## Problem requirements
Copy out everything in the material from the line containing "This screenshot has width=960, height=540. In" down to the line containing "Image resolution: width=960 pixels, height=540 pixels. In", with both of those lines included and nothing else.

## Listed entries
- - -
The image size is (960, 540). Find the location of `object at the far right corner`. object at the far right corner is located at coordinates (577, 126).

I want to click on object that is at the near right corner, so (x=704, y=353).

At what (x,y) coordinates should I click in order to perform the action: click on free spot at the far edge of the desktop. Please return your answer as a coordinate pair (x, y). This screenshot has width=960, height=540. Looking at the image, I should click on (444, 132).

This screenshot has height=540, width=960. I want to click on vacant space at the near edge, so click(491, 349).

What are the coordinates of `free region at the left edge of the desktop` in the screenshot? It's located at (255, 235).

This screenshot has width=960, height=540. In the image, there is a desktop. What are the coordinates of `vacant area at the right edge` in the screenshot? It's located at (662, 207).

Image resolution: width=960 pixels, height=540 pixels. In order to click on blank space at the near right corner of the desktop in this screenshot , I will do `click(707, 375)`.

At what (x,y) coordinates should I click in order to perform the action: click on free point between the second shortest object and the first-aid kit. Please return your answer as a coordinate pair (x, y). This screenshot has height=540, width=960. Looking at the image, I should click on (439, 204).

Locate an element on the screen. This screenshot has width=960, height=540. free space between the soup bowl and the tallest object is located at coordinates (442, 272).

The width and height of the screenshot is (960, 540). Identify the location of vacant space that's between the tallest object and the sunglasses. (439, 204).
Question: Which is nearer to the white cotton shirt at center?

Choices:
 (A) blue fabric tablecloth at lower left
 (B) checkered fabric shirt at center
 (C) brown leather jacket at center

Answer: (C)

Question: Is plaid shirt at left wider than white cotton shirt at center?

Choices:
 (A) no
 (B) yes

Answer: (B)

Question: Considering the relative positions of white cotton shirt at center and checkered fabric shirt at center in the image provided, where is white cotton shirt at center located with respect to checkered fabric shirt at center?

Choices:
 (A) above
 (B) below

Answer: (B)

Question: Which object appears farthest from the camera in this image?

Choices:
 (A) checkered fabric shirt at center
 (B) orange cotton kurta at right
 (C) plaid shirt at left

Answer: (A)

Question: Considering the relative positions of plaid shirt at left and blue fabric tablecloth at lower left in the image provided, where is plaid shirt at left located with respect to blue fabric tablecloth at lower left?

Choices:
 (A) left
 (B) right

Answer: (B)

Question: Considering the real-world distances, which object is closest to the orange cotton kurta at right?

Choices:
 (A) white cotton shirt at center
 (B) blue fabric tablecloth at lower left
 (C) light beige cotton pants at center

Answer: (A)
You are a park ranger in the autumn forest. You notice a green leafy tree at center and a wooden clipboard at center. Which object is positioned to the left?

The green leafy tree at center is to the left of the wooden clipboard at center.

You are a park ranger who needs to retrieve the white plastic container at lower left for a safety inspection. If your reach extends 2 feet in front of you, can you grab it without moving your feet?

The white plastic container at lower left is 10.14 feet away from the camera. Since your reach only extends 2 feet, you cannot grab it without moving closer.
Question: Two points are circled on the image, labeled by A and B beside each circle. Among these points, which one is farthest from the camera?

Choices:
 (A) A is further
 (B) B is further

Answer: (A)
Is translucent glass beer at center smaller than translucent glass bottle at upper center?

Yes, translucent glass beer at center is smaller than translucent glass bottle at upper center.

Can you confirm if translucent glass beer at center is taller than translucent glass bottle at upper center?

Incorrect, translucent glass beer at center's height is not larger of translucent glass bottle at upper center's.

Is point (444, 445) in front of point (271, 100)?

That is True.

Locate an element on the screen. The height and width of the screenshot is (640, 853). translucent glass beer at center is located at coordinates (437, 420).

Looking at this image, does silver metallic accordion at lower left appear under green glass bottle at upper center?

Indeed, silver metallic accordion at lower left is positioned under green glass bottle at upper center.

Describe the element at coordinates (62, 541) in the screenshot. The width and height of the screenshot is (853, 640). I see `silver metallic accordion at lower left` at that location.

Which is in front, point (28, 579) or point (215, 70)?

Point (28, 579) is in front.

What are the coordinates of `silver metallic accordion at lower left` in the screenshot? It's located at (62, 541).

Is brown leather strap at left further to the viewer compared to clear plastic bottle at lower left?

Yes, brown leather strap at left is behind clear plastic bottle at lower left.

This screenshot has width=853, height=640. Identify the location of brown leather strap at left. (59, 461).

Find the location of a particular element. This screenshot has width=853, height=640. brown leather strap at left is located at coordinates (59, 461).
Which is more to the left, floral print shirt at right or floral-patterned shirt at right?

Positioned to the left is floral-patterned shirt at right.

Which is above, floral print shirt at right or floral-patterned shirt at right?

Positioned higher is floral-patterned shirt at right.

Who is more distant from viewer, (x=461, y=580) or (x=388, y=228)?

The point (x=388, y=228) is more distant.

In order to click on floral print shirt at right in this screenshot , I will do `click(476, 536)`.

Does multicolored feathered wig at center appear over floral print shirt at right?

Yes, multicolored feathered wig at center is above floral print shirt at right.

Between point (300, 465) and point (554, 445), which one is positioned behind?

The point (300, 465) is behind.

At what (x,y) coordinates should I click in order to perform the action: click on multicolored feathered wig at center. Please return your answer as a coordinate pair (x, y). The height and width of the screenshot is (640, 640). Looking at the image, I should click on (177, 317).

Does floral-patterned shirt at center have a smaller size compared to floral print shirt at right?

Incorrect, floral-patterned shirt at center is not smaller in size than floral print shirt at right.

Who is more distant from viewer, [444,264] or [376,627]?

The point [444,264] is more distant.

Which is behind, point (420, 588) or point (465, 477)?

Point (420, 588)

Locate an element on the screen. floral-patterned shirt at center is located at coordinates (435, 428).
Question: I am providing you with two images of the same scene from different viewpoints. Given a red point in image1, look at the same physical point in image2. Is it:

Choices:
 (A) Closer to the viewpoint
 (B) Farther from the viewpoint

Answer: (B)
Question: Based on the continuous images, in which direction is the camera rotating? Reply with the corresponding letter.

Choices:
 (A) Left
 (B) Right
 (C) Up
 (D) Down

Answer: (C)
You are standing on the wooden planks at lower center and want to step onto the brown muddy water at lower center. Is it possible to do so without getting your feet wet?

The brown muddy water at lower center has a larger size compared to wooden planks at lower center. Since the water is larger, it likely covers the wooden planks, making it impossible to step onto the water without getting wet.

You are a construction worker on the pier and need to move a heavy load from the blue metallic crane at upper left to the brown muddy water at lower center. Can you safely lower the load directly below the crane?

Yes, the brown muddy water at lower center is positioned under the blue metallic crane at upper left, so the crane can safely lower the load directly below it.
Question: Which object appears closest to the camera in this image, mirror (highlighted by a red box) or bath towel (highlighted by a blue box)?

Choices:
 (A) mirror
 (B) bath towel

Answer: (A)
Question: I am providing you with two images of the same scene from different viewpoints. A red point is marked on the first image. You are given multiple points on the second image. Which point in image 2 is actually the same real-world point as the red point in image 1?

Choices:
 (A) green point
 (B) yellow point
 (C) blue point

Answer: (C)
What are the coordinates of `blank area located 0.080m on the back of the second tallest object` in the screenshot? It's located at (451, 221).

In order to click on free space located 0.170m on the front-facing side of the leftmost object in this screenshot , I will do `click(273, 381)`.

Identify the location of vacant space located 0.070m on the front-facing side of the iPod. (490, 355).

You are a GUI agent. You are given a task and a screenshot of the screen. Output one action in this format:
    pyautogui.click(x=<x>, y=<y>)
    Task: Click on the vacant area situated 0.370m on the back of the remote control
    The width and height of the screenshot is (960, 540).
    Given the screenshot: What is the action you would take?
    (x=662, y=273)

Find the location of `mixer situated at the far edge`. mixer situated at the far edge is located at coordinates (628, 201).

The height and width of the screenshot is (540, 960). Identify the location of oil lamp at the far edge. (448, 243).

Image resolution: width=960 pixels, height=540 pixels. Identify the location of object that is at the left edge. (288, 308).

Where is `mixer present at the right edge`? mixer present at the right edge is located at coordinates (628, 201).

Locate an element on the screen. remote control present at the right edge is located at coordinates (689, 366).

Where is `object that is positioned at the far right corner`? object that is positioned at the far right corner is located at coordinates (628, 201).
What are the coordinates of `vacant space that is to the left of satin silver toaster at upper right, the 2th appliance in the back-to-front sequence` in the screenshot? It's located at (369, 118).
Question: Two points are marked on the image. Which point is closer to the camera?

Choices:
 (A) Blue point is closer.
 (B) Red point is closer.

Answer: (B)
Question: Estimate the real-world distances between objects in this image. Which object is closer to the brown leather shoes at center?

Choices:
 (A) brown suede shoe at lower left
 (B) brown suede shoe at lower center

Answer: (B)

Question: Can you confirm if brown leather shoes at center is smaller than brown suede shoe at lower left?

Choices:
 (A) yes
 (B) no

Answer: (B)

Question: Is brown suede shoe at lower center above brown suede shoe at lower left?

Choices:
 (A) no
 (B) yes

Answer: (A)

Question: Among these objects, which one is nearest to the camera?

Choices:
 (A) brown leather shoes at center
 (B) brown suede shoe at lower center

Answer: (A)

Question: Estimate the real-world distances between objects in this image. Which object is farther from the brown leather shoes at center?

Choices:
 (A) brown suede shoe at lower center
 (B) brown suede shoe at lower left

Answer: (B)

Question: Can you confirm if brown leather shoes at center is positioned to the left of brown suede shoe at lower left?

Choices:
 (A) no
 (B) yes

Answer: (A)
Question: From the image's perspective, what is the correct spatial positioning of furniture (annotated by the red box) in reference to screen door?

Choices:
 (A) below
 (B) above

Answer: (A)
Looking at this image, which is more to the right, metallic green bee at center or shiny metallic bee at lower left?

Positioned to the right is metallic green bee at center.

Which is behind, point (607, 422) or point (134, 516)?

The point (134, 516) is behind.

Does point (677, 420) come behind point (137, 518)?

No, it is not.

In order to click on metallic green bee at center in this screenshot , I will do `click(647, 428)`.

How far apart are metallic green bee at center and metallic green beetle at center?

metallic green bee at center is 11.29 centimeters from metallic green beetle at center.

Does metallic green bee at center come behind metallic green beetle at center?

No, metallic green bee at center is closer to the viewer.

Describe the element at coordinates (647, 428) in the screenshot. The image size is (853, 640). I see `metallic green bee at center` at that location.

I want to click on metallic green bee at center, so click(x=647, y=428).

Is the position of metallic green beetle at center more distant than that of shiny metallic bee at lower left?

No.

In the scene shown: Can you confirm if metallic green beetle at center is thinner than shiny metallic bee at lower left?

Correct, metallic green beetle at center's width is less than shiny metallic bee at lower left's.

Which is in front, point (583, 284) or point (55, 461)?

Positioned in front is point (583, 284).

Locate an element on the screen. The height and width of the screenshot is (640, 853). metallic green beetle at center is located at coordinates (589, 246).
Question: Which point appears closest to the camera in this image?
- - -
## Correct output
This screenshot has width=960, height=540. In the image, there is a desktop. What are the coordinates of `vacant area at the right edge` in the screenshot? It's located at (662, 207).

Image resolution: width=960 pixels, height=540 pixels. In order to click on blank space at the near right corner of the desktop in this screenshot , I will do `click(707, 375)`.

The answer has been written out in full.